===== EXERCISE MATERIAL
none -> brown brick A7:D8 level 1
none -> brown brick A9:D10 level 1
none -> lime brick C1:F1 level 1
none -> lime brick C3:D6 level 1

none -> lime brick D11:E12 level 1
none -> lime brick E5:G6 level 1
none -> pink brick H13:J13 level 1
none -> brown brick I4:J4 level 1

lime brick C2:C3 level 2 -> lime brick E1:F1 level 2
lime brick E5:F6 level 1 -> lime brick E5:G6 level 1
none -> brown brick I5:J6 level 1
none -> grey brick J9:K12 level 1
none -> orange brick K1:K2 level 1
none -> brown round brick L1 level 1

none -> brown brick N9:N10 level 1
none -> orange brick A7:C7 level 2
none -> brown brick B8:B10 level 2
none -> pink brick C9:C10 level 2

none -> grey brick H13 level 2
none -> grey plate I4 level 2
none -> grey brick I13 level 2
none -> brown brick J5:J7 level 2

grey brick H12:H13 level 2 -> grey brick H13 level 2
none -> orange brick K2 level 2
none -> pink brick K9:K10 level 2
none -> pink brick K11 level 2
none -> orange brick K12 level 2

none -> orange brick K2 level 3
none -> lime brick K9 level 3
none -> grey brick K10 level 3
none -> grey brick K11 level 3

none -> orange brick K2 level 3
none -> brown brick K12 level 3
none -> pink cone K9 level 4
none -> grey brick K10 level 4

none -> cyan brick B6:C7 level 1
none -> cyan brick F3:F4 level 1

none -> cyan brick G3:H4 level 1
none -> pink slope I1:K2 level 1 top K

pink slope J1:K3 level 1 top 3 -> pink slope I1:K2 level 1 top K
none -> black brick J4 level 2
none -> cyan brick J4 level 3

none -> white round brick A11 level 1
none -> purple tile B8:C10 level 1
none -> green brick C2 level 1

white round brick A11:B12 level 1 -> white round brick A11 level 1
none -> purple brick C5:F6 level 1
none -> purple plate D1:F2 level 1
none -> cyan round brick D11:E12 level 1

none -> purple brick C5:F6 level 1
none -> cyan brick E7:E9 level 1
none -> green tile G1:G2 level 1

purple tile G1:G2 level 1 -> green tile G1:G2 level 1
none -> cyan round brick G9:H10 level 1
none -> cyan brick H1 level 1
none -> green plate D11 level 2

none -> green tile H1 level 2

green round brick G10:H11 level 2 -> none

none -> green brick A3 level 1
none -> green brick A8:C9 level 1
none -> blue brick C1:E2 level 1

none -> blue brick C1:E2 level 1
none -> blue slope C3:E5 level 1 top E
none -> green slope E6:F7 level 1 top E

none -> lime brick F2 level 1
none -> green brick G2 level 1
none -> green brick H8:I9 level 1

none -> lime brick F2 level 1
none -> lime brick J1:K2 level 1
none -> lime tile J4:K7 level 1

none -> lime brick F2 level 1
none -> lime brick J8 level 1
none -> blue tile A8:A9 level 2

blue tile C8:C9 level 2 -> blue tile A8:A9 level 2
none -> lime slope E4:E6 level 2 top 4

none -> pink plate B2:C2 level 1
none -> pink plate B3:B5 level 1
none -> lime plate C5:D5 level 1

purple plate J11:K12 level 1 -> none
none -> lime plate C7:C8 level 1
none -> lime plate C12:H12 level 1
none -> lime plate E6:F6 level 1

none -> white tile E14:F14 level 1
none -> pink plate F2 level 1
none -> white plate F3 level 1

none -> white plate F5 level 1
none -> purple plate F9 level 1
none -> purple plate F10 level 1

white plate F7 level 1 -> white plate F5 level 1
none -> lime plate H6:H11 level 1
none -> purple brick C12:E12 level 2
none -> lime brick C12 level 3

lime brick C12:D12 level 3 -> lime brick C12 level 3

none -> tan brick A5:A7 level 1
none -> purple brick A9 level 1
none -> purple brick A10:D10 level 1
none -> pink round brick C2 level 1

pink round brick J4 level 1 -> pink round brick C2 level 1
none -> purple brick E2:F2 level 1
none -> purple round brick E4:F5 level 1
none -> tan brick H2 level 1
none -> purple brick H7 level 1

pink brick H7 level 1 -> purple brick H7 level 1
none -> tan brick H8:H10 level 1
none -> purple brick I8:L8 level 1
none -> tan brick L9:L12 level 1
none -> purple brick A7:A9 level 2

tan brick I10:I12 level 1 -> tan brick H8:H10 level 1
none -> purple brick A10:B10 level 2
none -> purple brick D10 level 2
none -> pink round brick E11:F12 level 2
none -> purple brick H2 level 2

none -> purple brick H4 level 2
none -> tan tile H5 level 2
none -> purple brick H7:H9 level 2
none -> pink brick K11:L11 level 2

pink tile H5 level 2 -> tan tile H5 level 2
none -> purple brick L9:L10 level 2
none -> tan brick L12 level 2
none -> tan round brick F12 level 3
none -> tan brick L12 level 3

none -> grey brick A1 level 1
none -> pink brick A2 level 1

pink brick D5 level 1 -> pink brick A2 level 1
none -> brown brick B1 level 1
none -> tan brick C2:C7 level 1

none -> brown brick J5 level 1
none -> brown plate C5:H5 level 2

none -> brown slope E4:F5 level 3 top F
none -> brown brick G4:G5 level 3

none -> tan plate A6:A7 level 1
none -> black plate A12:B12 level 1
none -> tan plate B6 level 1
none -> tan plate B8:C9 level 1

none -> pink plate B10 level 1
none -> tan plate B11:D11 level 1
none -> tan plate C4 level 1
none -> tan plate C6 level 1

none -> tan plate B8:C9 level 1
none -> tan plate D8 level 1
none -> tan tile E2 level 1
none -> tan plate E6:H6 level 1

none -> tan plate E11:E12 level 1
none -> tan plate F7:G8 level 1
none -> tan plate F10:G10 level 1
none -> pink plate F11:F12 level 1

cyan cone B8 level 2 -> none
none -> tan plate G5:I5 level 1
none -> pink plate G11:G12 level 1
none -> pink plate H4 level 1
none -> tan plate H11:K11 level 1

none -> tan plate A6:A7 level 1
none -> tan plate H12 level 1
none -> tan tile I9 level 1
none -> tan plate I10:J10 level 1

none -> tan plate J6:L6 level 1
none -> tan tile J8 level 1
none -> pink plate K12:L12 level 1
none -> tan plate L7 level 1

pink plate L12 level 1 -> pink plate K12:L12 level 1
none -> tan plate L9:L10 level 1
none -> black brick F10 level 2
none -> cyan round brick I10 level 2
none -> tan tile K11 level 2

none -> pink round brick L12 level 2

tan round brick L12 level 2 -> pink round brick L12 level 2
==========
→ WHAT TO WORK ON: Would you please write out, exactly and with no other lines, the stretch of the listing above from the line containing "pink round brick J4" through the line containing "none -> brown slope E4:F5 level 3 top F"?

→ WRITTEN ANSWER:
pink round brick J4 level 1 -> pink round brick C2 level 1
none -> purple brick E2:F2 level 1
none -> purple round brick E4:F5 level 1
none -> tan brick H2 level 1
none -> purple brick H7 level 1

pink brick H7 level 1 -> purple brick H7 level 1
none -> tan brick H8:H10 level 1
none -> purple brick I8:L8 level 1
none -> tan brick L9:L12 level 1
none -> purple brick A7:A9 level 2

tan brick I10:I12 level 1 -> tan brick H8:H10 level 1
none -> purple brick A10:B10 level 2
none -> purple brick D10 level 2
none -> pink round brick E11:F12 level 2
none -> purple brick H2 level 2

none -> purple brick H4 level 2
none -> tan tile H5 level 2
none -> purple brick H7:H9 level 2
none -> pink brick K11:L11 level 2

pink tile H5 level 2 -> tan tile H5 level 2
none -> purple brick L9:L10 level 2
none -> tan brick L12 level 2
none -> tan round brick F12 level 3
none -> tan brick L12 level 3

none -> grey brick A1 level 1
none -> pink brick A2 level 1

pink brick D5 level 1 -> pink brick A2 level 1
none -> brown brick B1 level 1
none -> tan brick C2:C7 level 1

none -> brown brick J5 level 1
none -> brown plate C5:H5 level 2

none -> brown slope E4:F5 level 3 top F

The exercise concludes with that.